**Exercise goal**
A faithful copy of all the records is needed, with the pictures omitted.

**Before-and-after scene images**
============

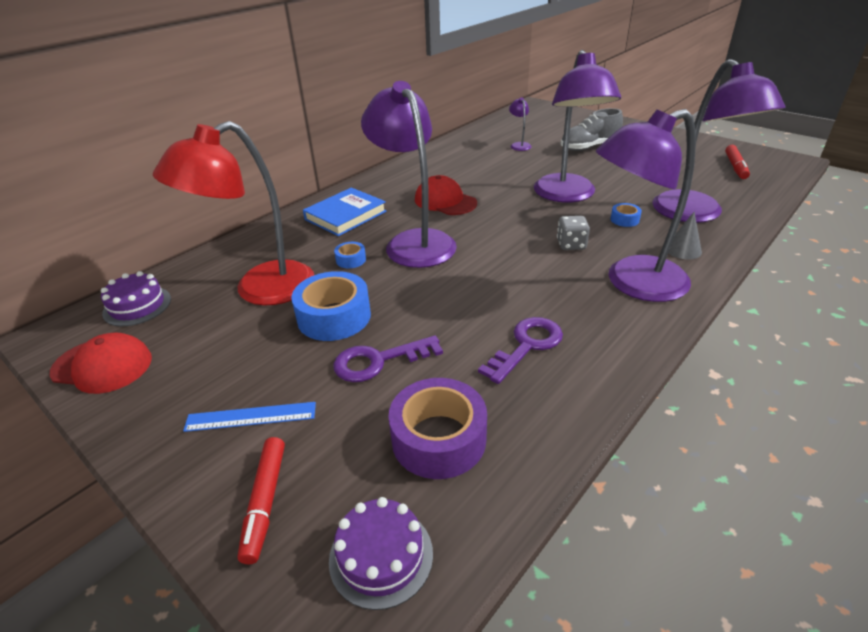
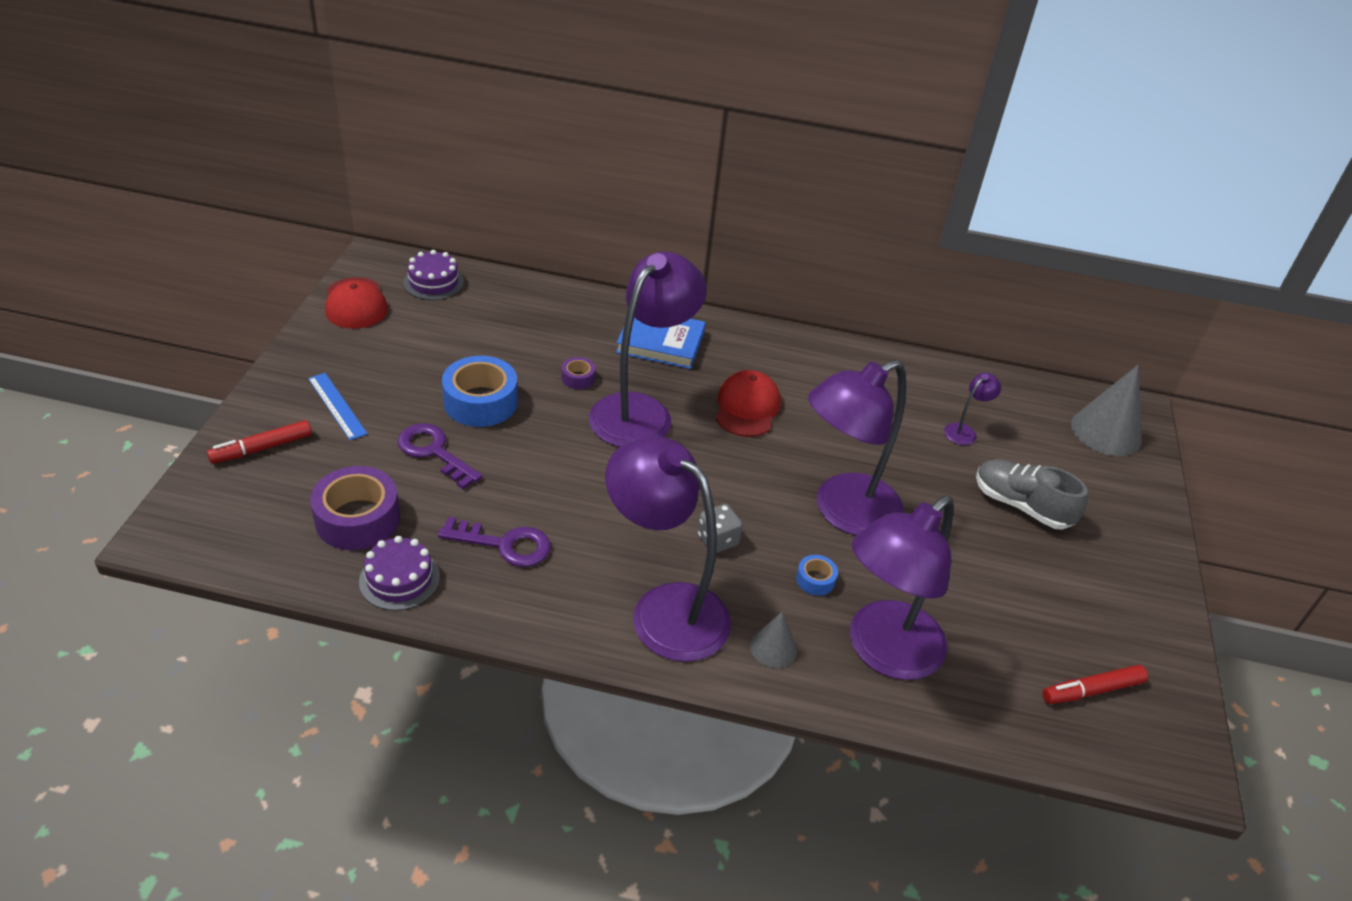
camera: 55 degrees right, 5 degrees up
(260, 290) = (494, 341): red lamp -> none
(351, 260) = (578, 378): blue tape -> purple tape
(381, 556) = (238, 522): purple cake -> purple cake (399, 579)
(544, 114) = (1106, 432): none -> grey cone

============

**Exercise result**
camera: 55 degrees right, 5 degrees up
(260, 290) = (494, 341): red lamp -> none
(351, 260) = (578, 378): blue tape -> purple tape
(381, 556) = (238, 522): purple cake -> purple cake (399, 579)
(544, 114) = (1106, 432): none -> grey cone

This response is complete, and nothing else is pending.